• **ACTIVITY**: Please repeat the listing below exactly, but do not include its pictures.

• **RECORDED INFORMATION**:
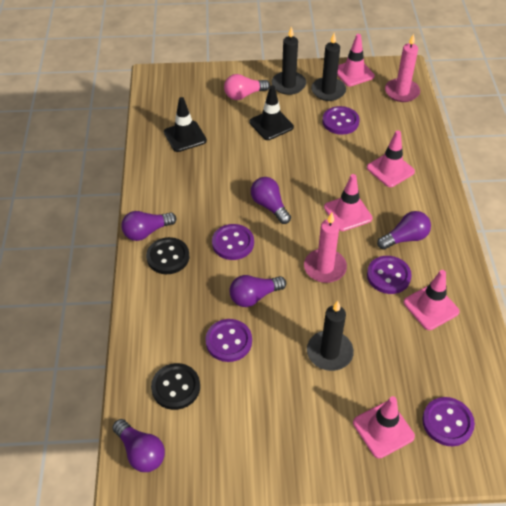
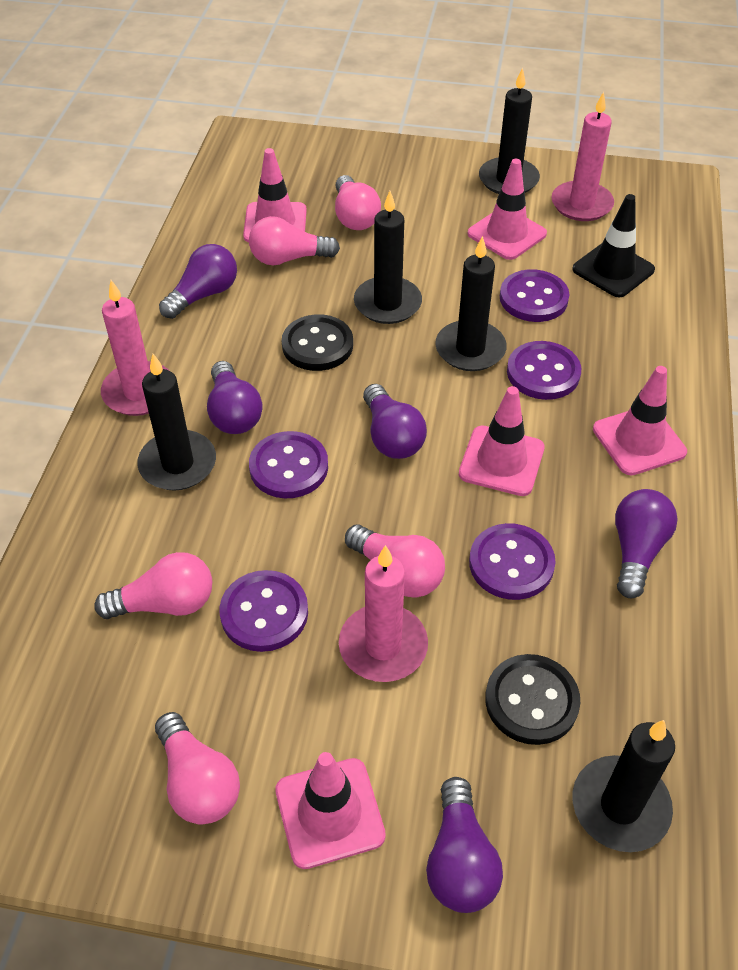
black candle: 3 -> 5
black traffic cone: 2 -> 1
pink candle: 2 -> 3
pink light bulb: 1 -> 5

• **WRITTEN ANSWER**:
black candle: 3 -> 5
black traffic cone: 2 -> 1
pink candle: 2 -> 3
pink light bulb: 1 -> 5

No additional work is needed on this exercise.